Can you transcribe the data exactly? Leave the pictures out.
───
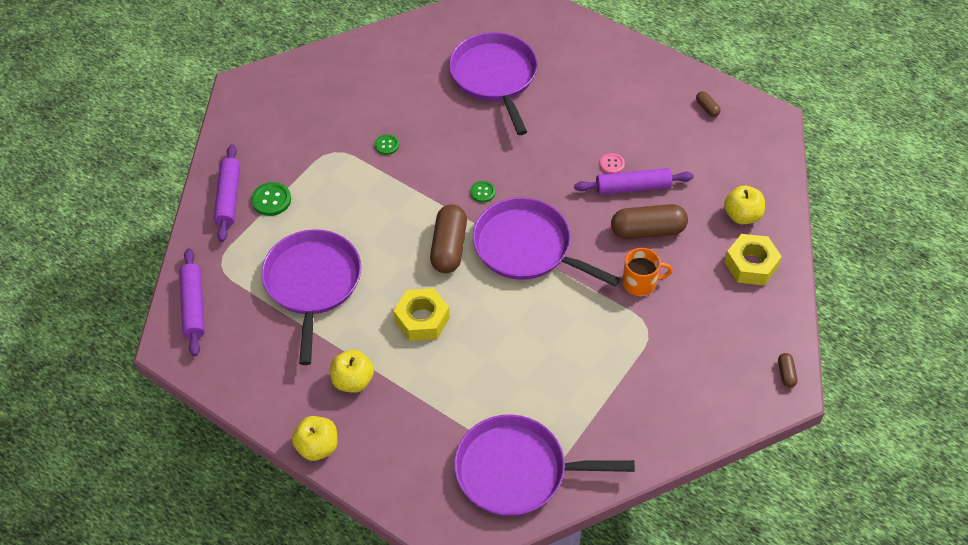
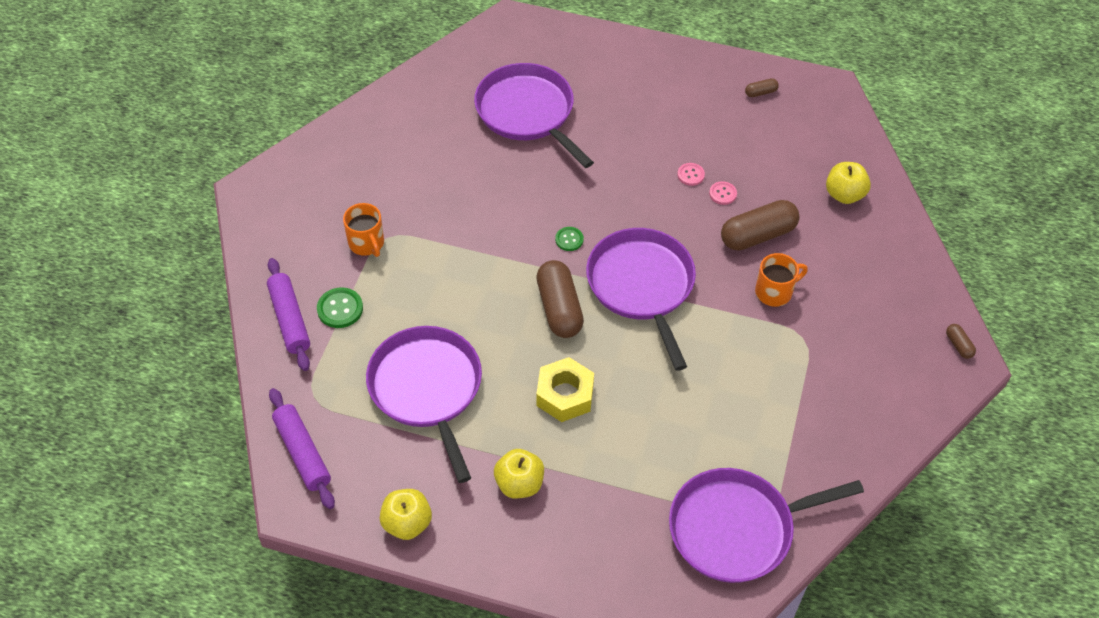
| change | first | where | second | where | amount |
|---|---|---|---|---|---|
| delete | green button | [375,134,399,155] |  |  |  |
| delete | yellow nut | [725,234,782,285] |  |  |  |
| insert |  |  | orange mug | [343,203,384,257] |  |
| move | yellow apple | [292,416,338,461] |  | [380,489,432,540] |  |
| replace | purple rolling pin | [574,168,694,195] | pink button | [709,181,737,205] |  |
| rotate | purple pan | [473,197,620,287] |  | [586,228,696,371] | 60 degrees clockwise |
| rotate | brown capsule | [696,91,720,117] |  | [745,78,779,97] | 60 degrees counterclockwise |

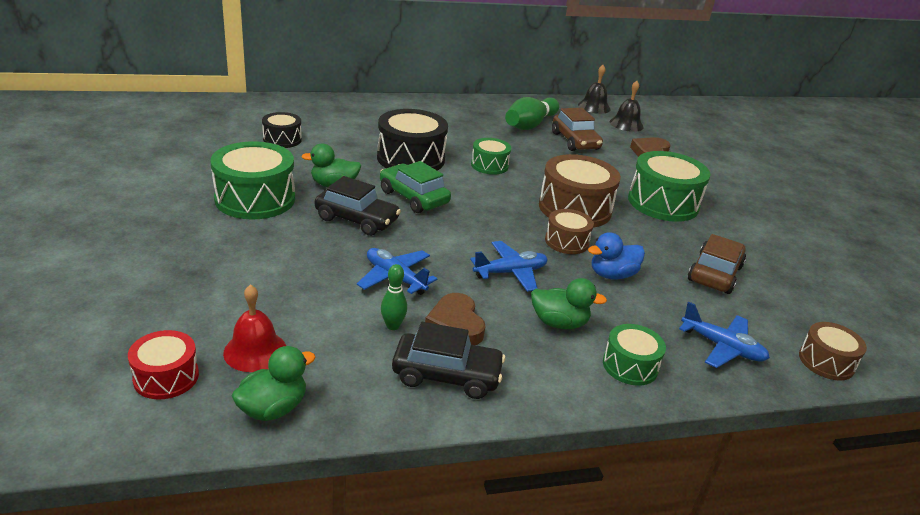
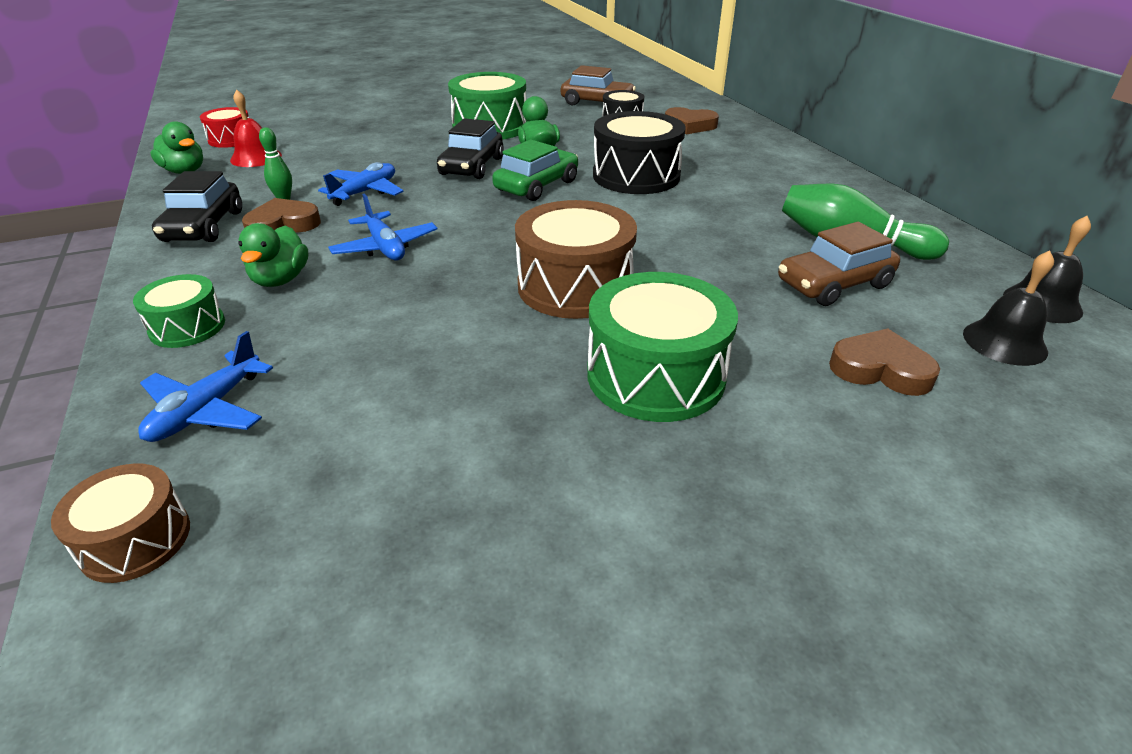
| change | first | where | second | where | amount |
|---|---|---|---|---|---|
| delete | green drum | [471,138,511,175] |  |  |  |
| delete | brown drum | [545,209,594,254] |  |  |  |
| delete | blue duck | [588,232,645,280] |  |  |  |
| insert |  |  | brown heart | [665,107,719,134] |  |
| move | brown car | [688,234,746,294] |  | [561,65,636,105] |  |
───
**THE ANSWER**
| change | first | where | second | where | amount |
|---|---|---|---|---|---|
| delete | green button | [375,134,399,155] |  |  |  |
| delete | yellow nut | [725,234,782,285] |  |  |  |
| insert |  |  | orange mug | [343,203,384,257] |  |
| move | yellow apple | [292,416,338,461] |  | [380,489,432,540] |  |
| replace | purple rolling pin | [574,168,694,195] | pink button | [709,181,737,205] |  |
| rotate | purple pan | [473,197,620,287] |  | [586,228,696,371] | 60 degrees clockwise |
| rotate | brown capsule | [696,91,720,117] |  | [745,78,779,97] | 60 degrees counterclockwise |

| change | first | where | second | where | amount |
|---|---|---|---|---|---|
| delete | green drum | [471,138,511,175] |  |  |  |
| delete | brown drum | [545,209,594,254] |  |  |  |
| delete | blue duck | [588,232,645,280] |  |  |  |
| insert |  |  | brown heart | [665,107,719,134] |  |
| move | brown car | [688,234,746,294] |  | [561,65,636,105] |  |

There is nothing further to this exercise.